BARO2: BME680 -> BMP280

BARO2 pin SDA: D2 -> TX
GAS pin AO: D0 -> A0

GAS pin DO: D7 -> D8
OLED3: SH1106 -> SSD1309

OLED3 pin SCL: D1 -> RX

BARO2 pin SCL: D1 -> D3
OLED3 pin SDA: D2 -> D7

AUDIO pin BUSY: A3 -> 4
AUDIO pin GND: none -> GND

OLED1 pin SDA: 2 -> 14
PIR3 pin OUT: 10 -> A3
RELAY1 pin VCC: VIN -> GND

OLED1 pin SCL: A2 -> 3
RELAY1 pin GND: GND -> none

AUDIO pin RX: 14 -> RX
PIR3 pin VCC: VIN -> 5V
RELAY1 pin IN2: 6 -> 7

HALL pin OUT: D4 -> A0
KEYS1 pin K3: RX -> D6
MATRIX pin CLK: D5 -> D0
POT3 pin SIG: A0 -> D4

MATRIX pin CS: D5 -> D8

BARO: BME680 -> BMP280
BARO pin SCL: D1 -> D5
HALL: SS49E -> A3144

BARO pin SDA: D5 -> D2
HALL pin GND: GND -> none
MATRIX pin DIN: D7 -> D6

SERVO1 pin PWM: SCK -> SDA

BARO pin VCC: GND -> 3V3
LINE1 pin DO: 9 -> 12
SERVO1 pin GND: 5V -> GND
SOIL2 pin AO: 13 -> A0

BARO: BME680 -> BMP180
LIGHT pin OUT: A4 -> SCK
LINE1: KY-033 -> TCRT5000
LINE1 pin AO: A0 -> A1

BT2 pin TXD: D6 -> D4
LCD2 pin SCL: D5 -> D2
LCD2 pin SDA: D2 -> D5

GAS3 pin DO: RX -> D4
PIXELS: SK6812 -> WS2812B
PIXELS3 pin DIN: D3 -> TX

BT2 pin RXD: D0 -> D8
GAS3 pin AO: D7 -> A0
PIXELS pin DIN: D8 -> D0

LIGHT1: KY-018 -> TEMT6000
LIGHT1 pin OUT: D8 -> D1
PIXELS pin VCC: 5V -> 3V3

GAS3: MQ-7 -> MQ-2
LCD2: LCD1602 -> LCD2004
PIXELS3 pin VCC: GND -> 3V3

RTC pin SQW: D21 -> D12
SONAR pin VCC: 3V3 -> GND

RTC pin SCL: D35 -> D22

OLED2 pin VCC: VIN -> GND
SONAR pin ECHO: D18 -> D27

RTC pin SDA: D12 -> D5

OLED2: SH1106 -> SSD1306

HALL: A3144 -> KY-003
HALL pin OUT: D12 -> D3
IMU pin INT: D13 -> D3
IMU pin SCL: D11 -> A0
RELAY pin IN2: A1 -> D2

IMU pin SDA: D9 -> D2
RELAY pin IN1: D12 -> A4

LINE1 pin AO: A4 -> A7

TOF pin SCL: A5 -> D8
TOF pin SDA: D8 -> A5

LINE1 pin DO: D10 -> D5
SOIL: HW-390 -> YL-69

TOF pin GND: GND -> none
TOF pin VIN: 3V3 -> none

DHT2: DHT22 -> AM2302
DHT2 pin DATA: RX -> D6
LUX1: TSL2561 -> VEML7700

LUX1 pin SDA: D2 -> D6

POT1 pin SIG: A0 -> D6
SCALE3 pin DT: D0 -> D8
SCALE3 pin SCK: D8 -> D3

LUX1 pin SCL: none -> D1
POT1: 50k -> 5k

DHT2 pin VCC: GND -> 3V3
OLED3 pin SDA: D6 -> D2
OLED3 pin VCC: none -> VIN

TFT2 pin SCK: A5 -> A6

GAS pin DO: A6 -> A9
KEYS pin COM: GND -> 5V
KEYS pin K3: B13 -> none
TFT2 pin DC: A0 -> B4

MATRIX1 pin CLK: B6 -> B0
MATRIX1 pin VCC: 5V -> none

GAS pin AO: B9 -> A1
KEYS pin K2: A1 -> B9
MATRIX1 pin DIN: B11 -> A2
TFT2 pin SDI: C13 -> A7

*****

→ **Task goal**: Where does the string "HALL" appear in the records above? Show every line that holds it.

→ **Final answer**:
HALL pin OUT: D4 -> A0
HALL: SS49E -> A3144
HALL pin GND: GND -> none
HALL: A3144 -> KY-003
HALL pin OUT: D12 -> D3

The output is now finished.